— What you should do —
Extract each line of the records below that contains the word "yellow".
=== Task input ===
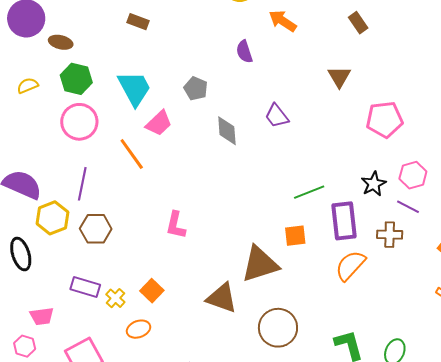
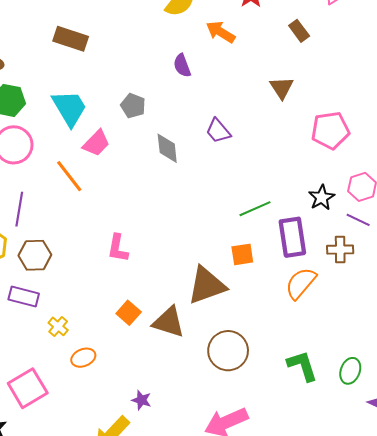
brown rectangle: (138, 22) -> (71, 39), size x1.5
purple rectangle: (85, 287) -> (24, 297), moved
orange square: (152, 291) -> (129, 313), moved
===
=== Task input ===
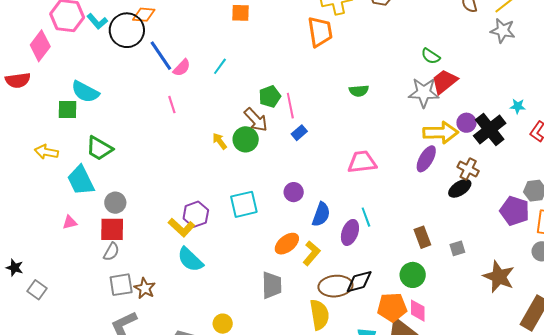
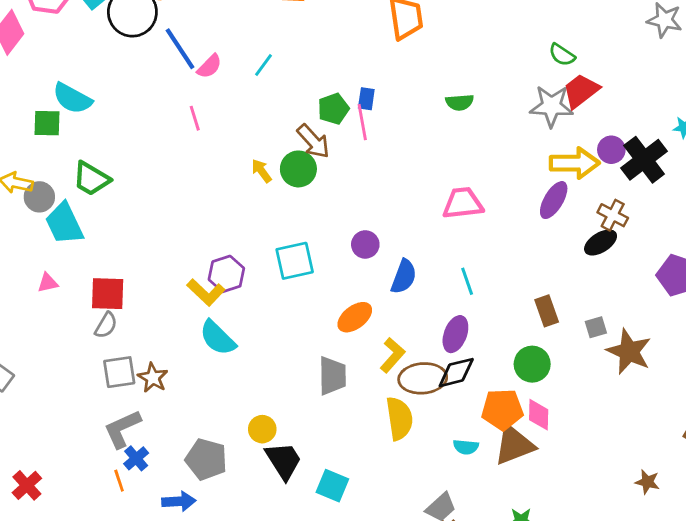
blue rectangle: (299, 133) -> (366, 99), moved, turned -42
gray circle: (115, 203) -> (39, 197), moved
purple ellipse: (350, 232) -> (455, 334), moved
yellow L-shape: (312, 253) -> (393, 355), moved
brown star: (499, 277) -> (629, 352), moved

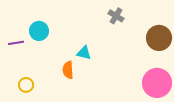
===
=== Task input ===
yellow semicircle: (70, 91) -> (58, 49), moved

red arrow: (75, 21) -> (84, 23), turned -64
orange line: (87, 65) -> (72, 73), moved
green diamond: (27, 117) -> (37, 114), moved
===
— Solution —
yellow L-shape: (312, 253) -> (393, 355), moved
yellow semicircle: (70, 91) -> (58, 49), moved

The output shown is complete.